- **Material shown**:
════
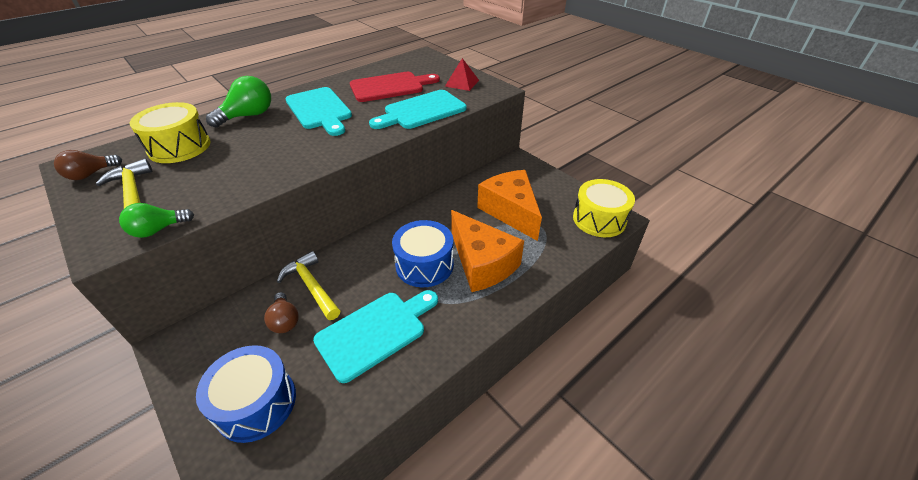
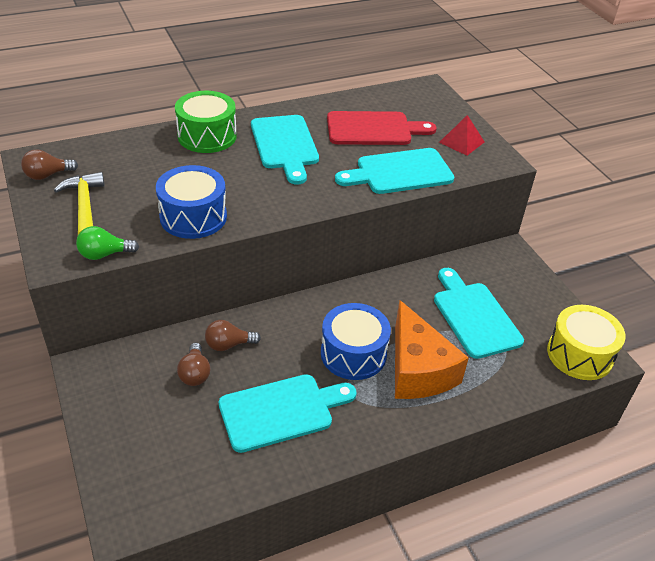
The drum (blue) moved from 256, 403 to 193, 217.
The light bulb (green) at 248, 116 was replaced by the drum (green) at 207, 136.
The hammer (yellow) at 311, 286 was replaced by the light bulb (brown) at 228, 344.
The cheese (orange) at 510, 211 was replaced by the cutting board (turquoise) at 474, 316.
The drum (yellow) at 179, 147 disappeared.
════
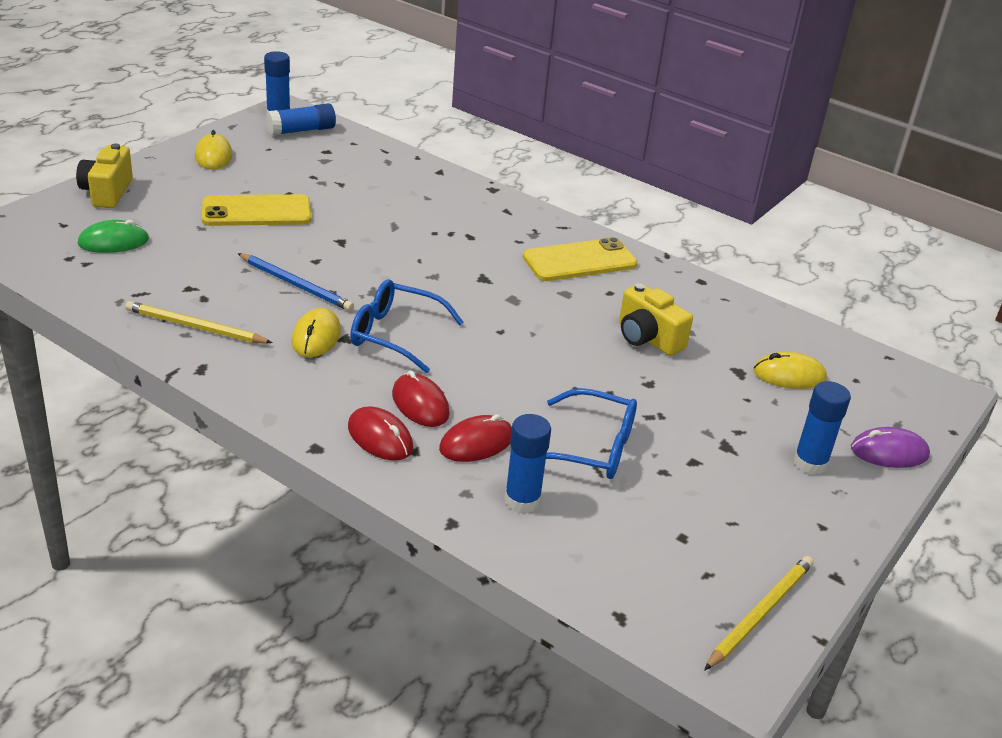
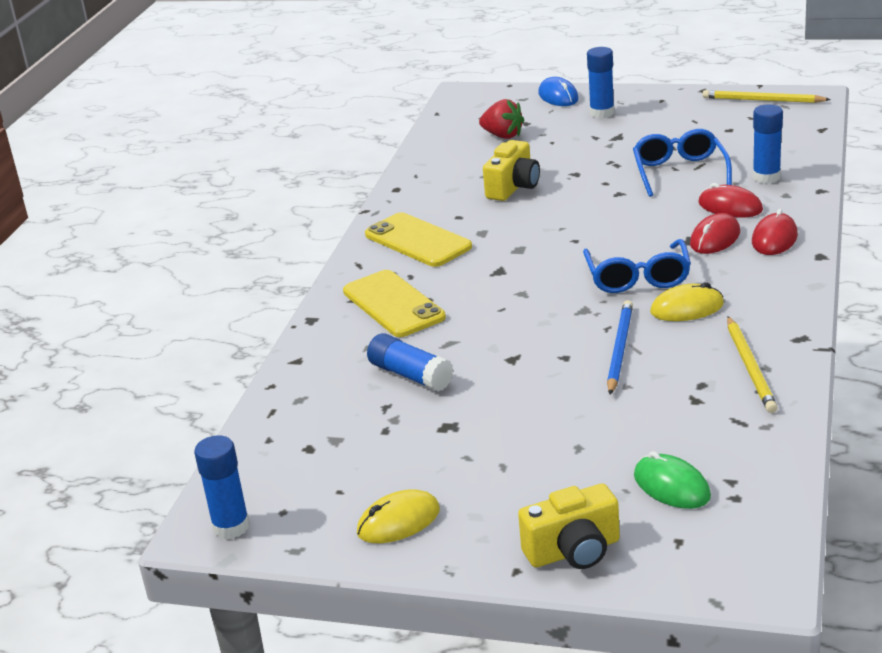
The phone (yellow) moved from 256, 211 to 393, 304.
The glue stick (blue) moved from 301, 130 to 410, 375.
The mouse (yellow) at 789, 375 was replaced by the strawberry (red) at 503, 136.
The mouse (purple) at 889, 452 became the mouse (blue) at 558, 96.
════
- **Exercise**: Word for word, restate the lines above from the line containing "The drum (blue)" through the line containing "The cheese (orange)", with both included and nothing else.

- **Answer space**:
The drum (blue) moved from 256, 403 to 193, 217.
The light bulb (green) at 248, 116 was replaced by the drum (green) at 207, 136.
The hammer (yellow) at 311, 286 was replaced by the light bulb (brown) at 228, 344.
The cheese (orange) at 510, 211 was replaced by the cutting board (turquoise) at 474, 316.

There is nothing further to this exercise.